> _Available data_
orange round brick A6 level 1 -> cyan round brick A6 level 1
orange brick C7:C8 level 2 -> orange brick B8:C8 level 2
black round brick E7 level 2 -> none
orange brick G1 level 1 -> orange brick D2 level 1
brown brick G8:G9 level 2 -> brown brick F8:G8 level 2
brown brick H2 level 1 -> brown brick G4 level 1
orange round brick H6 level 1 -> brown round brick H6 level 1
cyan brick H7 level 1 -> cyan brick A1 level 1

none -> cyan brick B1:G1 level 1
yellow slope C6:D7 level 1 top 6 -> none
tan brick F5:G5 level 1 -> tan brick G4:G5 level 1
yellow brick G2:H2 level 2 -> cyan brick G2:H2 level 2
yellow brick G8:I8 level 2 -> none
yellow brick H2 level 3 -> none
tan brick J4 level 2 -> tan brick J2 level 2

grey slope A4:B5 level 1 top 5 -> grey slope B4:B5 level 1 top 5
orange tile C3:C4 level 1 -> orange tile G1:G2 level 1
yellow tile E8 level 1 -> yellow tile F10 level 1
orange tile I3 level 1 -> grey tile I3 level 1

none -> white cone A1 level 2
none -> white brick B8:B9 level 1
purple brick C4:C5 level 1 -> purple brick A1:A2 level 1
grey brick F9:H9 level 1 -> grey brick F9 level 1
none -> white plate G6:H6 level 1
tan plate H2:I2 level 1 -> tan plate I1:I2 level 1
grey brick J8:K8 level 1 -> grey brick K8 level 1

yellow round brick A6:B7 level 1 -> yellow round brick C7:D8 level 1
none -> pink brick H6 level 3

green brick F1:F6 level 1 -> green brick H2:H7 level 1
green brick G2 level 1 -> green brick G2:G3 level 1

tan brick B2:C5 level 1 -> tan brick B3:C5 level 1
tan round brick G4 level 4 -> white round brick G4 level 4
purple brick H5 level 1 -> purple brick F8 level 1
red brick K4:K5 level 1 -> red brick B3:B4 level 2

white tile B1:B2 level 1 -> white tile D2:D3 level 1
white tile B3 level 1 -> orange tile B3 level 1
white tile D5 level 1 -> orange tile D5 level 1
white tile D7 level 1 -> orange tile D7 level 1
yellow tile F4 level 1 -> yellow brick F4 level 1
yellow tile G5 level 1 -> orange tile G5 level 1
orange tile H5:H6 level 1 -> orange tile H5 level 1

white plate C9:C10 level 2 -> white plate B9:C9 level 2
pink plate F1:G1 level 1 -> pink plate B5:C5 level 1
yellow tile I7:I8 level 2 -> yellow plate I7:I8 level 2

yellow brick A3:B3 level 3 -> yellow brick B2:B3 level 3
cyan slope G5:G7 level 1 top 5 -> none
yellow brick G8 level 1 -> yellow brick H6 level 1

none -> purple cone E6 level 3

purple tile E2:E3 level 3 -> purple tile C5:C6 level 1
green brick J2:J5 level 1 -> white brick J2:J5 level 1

> _Task details_
Give back the entire listing with every word intact.

> _Response for this exercise_
orange round brick A6 level 1 -> cyan round brick A6 level 1
orange brick C7:C8 level 2 -> orange brick B8:C8 level 2
black round brick E7 level 2 -> none
orange brick G1 level 1 -> orange brick D2 level 1
brown brick G8:G9 level 2 -> brown brick F8:G8 level 2
brown brick H2 level 1 -> brown brick G4 level 1
orange round brick H6 level 1 -> brown round brick H6 level 1
cyan brick H7 level 1 -> cyan brick A1 level 1

none -> cyan brick B1:G1 level 1
yellow slope C6:D7 level 1 top 6 -> none
tan brick F5:G5 level 1 -> tan brick G4:G5 level 1
yellow brick G2:H2 level 2 -> cyan brick G2:H2 level 2
yellow brick G8:I8 level 2 -> none
yellow brick H2 level 3 -> none
tan brick J4 level 2 -> tan brick J2 level 2

grey slope A4:B5 level 1 top 5 -> grey slope B4:B5 level 1 top 5
orange tile C3:C4 level 1 -> orange tile G1:G2 level 1
yellow tile E8 level 1 -> yellow tile F10 level 1
orange tile I3 level 1 -> grey tile I3 level 1

none -> white cone A1 level 2
none -> white brick B8:B9 level 1
purple brick C4:C5 level 1 -> purple brick A1:A2 level 1
grey brick F9:H9 level 1 -> grey brick F9 level 1
none -> white plate G6:H6 level 1
tan plate H2:I2 level 1 -> tan plate I1:I2 level 1
grey brick J8:K8 level 1 -> grey brick K8 level 1

yellow round brick A6:B7 level 1 -> yellow round brick C7:D8 level 1
none -> pink brick H6 level 3

green brick F1:F6 level 1 -> green brick H2:H7 level 1
green brick G2 level 1 -> green brick G2:G3 level 1

tan brick B2:C5 level 1 -> tan brick B3:C5 level 1
tan round brick G4 level 4 -> white round brick G4 level 4
purple brick H5 level 1 -> purple brick F8 level 1
red brick K4:K5 level 1 -> red brick B3:B4 level 2

white tile B1:B2 level 1 -> white tile D2:D3 level 1
white tile B3 level 1 -> orange tile B3 level 1
white tile D5 level 1 -> orange tile D5 level 1
white tile D7 level 1 -> orange tile D7 level 1
yellow tile F4 level 1 -> yellow brick F4 level 1
yellow tile G5 level 1 -> orange tile G5 level 1
orange tile H5:H6 level 1 -> orange tile H5 level 1

white plate C9:C10 level 2 -> white plate B9:C9 level 2
pink plate F1:G1 level 1 -> pink plate B5:C5 level 1
yellow tile I7:I8 level 2 -> yellow plate I7:I8 level 2

yellow brick A3:B3 level 3 -> yellow brick B2:B3 level 3
cyan slope G5:G7 level 1 top 5 -> none
yellow brick G8 level 1 -> yellow brick H6 level 1

none -> purple cone E6 level 3

purple tile E2:E3 level 3 -> purple tile C5:C6 level 1
green brick J2:J5 level 1 -> white brick J2:J5 level 1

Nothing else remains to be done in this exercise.